* DATA TO PROCESS *
--- START ---

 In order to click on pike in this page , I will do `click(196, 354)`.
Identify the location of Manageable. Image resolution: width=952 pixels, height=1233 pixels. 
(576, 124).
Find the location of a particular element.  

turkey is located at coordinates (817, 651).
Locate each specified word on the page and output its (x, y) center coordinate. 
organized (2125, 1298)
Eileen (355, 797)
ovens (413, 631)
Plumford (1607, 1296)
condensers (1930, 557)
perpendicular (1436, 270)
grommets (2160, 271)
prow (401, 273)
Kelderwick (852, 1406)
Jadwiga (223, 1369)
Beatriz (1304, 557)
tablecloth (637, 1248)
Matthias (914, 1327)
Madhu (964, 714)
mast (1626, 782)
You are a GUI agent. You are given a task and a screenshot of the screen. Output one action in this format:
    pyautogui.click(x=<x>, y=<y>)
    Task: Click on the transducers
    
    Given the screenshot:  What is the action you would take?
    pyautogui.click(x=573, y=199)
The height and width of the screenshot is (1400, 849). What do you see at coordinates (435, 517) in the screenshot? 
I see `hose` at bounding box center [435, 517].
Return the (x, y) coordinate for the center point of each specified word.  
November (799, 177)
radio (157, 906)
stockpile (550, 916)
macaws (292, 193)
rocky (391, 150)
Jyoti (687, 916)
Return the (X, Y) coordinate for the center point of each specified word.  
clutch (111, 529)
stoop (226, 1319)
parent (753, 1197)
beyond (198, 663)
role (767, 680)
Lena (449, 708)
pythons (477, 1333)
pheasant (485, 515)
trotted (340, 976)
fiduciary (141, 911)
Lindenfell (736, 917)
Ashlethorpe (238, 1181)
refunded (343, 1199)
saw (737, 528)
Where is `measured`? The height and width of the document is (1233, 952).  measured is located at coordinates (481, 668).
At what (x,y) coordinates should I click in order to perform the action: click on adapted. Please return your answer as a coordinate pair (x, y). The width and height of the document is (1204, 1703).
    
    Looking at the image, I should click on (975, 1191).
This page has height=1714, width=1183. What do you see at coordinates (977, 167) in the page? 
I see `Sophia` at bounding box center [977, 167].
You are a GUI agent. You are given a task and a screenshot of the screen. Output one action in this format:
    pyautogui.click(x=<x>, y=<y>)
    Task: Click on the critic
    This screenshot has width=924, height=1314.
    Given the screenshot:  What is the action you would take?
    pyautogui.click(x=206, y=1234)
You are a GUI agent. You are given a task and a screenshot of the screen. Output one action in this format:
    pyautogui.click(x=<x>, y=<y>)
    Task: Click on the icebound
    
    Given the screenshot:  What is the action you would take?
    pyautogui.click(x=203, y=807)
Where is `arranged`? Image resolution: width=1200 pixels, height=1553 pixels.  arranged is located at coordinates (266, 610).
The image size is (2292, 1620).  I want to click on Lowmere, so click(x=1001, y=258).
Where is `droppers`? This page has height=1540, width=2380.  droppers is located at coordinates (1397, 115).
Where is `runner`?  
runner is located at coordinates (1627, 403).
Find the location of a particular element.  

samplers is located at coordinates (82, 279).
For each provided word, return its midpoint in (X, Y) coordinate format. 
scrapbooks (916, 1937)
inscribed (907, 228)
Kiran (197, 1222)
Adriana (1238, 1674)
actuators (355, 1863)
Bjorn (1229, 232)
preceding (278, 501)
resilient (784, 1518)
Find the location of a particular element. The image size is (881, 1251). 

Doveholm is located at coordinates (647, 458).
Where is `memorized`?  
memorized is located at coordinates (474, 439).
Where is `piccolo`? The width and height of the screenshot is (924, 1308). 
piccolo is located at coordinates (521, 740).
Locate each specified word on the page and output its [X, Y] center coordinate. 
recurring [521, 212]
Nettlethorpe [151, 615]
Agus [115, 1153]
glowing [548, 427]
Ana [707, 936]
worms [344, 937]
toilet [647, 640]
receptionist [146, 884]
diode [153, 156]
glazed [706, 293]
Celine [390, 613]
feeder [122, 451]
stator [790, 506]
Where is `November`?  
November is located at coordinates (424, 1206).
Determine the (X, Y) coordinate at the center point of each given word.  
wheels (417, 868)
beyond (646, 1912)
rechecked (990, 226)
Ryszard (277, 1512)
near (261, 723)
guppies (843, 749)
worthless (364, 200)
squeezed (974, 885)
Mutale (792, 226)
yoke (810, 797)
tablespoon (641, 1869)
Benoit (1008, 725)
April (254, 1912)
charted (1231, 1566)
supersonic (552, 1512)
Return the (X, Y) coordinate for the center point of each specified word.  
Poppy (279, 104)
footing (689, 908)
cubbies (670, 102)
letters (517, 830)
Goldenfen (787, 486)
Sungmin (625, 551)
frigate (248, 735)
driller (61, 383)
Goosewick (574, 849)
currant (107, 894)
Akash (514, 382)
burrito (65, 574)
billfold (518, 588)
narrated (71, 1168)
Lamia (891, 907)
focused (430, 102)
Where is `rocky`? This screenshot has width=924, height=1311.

--- END ---

* TASK PROMPT *
Format the entries from the line containing "Mutale (792, 226)" down through the line containing "cubbies (670, 102)" as a two-column CSV with the headers text and answer. Give one row per entry, put each value in a single quoted field, and replace any line breaks with spaces.

* CORRECT RESPONSE *
text,answer
"Mutale","(792, 226)"
"yoke","(810, 797)"
"tablespoon","(641, 1869)"
"Benoit","(1008, 725)"
"April","(254, 1912)"
"charted","(1231, 1566)"
"supersonic","(552, 1512)"
"Return the (X, Y) coordinate for the center point of each specified word. Poppy","(279, 104)"
"footing","(689, 908)"
"cubbies","(670, 102)"